- **ASSIGNED TASK**: An exact copy of the data is needed, one that excludes all pictures.

----

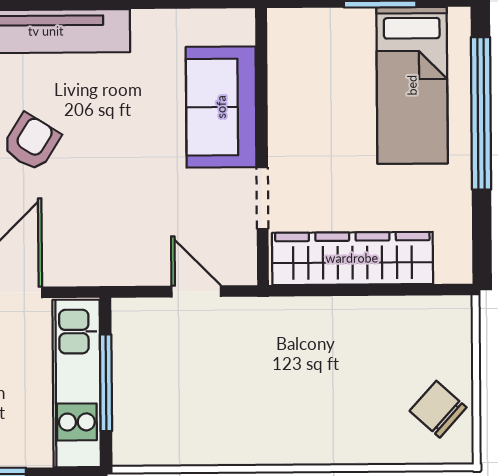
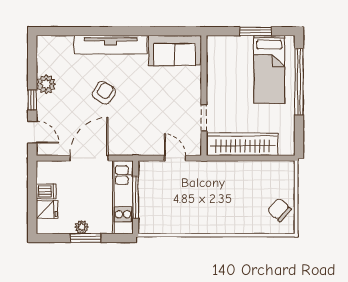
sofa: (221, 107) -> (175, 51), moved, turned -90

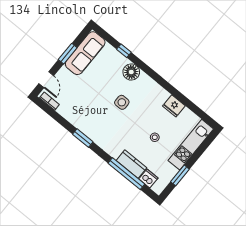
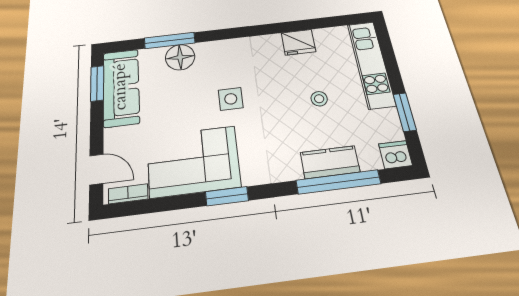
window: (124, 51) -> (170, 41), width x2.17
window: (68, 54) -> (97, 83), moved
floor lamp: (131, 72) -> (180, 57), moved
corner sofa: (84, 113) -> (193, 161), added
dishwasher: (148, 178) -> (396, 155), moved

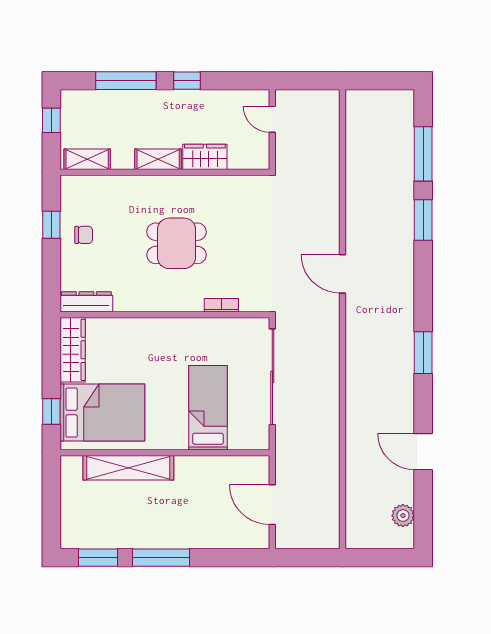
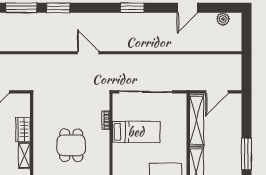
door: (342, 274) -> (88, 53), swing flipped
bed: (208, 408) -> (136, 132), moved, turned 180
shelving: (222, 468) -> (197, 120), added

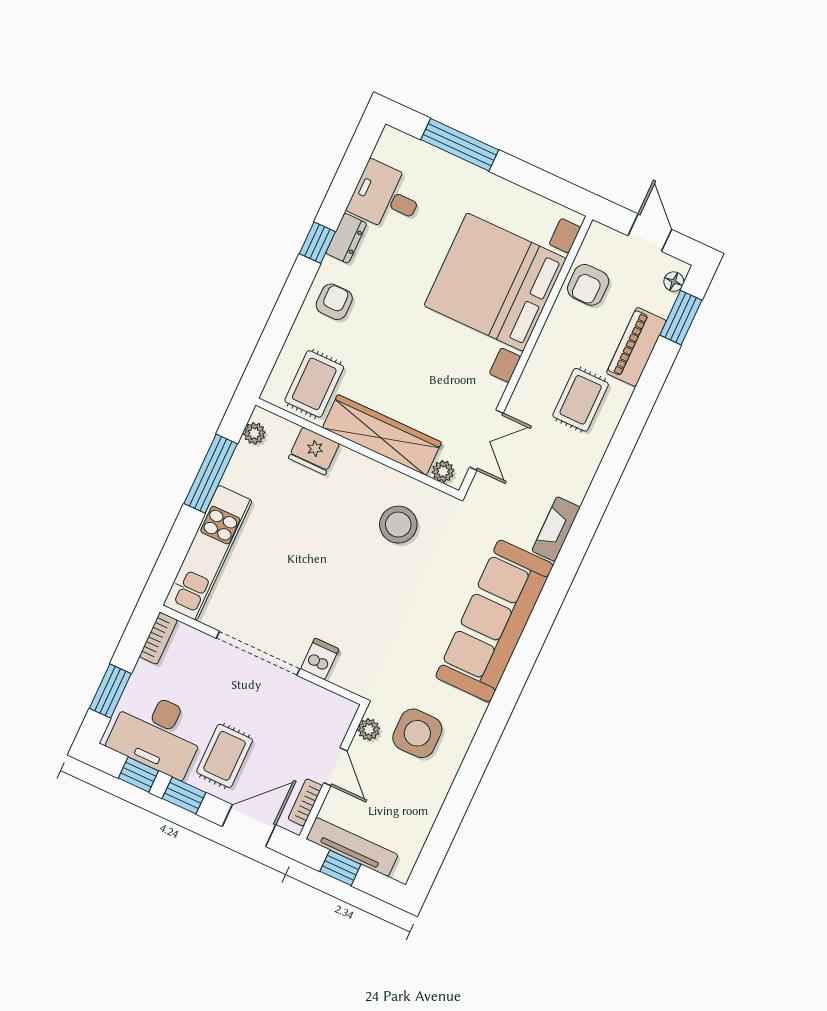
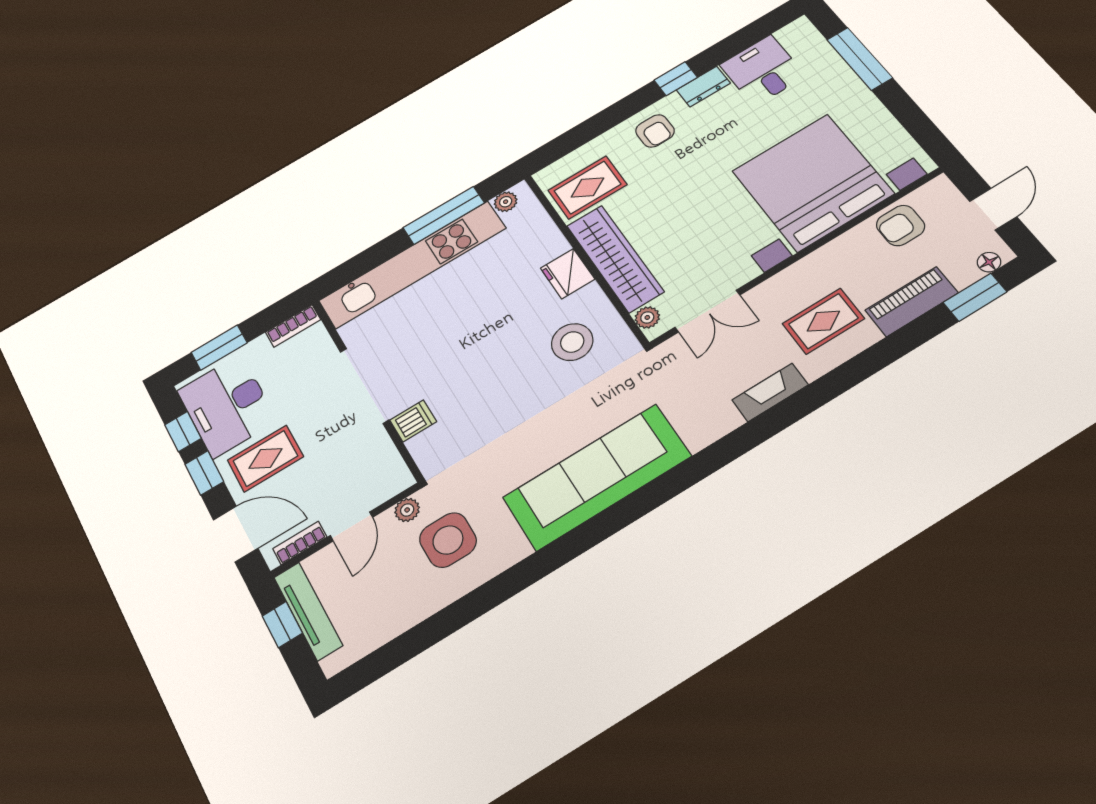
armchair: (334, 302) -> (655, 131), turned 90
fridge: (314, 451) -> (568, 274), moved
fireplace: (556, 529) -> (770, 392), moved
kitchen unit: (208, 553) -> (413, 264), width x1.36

----

- **TASK OUTPUT**:
sofa: (221, 107) -> (175, 51), moved, turned -90

window: (124, 51) -> (170, 41), width x2.17
window: (68, 54) -> (97, 83), moved
floor lamp: (131, 72) -> (180, 57), moved
corner sofa: (84, 113) -> (193, 161), added
dishwasher: (148, 178) -> (396, 155), moved

door: (342, 274) -> (88, 53), swing flipped
bed: (208, 408) -> (136, 132), moved, turned 180
shelving: (222, 468) -> (197, 120), added

armchair: (334, 302) -> (655, 131), turned 90
fridge: (314, 451) -> (568, 274), moved
fireplace: (556, 529) -> (770, 392), moved
kitchen unit: (208, 553) -> (413, 264), width x1.36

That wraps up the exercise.